_YOUR TASK_:
Write the entries out again in full and unchanged, dropping every image.

*** Begin section ***

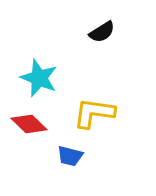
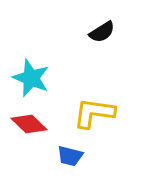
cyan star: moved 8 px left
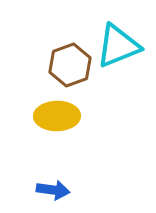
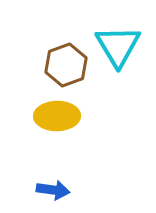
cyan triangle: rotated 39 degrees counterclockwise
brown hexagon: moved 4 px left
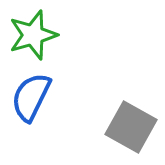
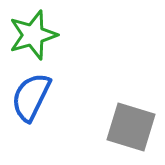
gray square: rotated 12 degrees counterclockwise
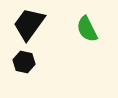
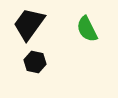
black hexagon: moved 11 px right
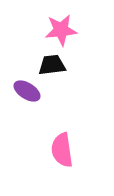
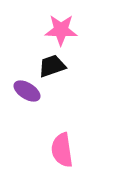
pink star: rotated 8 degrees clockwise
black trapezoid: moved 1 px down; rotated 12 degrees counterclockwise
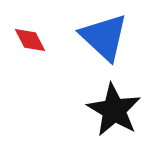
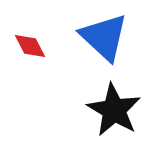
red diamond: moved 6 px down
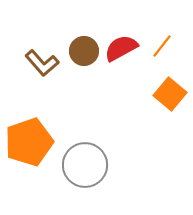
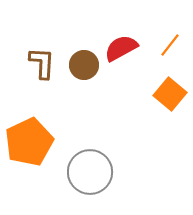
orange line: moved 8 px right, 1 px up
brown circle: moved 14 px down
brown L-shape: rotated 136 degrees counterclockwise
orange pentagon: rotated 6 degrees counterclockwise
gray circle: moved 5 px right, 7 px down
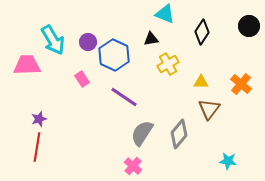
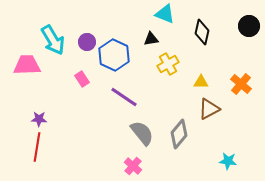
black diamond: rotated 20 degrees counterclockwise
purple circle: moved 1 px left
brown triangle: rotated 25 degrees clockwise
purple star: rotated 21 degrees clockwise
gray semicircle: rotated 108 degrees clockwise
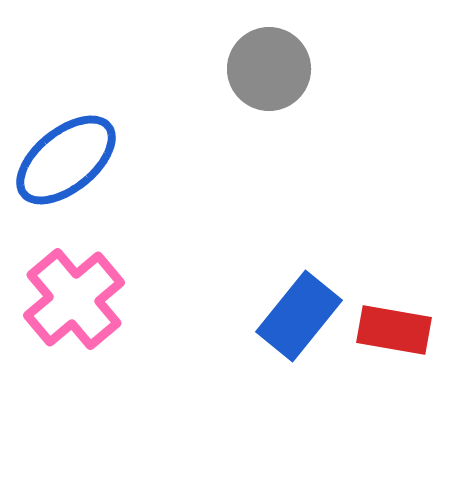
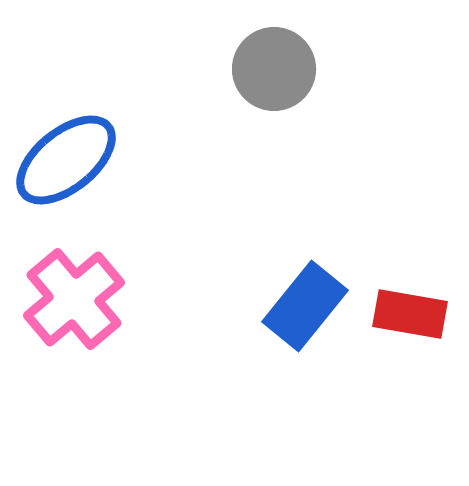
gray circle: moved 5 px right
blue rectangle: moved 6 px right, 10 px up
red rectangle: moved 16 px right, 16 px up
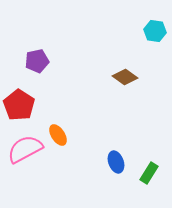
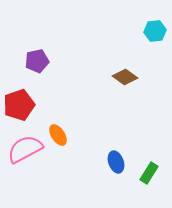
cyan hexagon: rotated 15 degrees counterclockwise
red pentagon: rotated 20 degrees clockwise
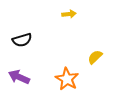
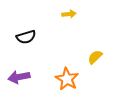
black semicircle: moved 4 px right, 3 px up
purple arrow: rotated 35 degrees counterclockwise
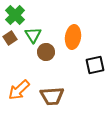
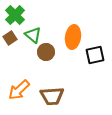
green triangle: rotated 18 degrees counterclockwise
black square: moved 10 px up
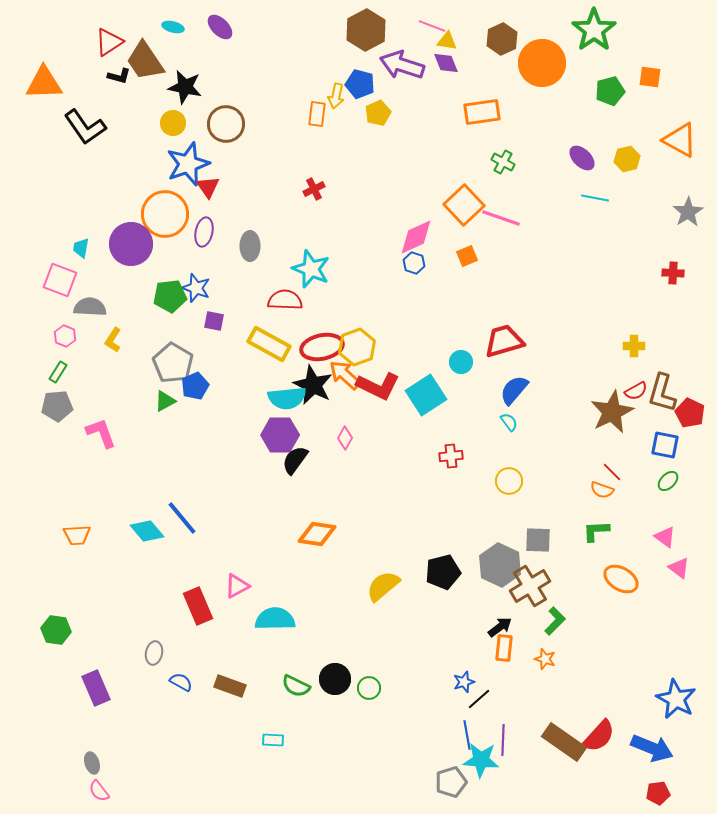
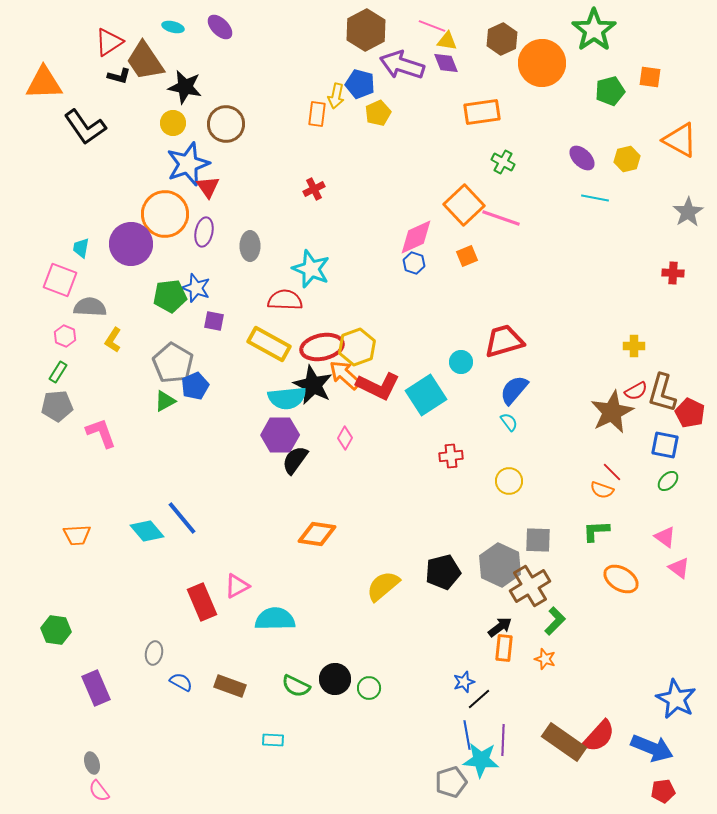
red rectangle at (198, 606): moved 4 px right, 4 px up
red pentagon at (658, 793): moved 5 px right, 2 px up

*** End section ***

_FINISHED EXERCISE_:
cyan star: moved 8 px left
cyan triangle: rotated 39 degrees counterclockwise
brown hexagon: moved 4 px left
gray square: rotated 12 degrees counterclockwise
black hexagon: moved 11 px right
pink star: rotated 8 degrees clockwise
black trapezoid: moved 1 px down; rotated 12 degrees counterclockwise
red diamond: moved 6 px down
orange line: moved 8 px right, 1 px up
brown circle: moved 14 px down
brown L-shape: rotated 136 degrees counterclockwise
orange pentagon: rotated 6 degrees counterclockwise
gray circle: moved 5 px right, 7 px down
black diamond: rotated 20 degrees counterclockwise
purple circle: moved 1 px left
brown triangle: rotated 25 degrees clockwise
purple star: rotated 21 degrees clockwise
gray semicircle: rotated 108 degrees clockwise
gray circle: moved 5 px right
blue rectangle: moved 6 px right, 10 px up
red rectangle: moved 16 px right, 16 px up
cyan hexagon: rotated 15 degrees counterclockwise
red pentagon: rotated 20 degrees clockwise
black semicircle: moved 4 px right, 3 px up
purple arrow: rotated 35 degrees counterclockwise
green triangle: rotated 18 degrees counterclockwise
black square: moved 10 px up
red rectangle at (198, 606): moved 4 px right, 4 px up
red pentagon at (658, 793): moved 5 px right, 2 px up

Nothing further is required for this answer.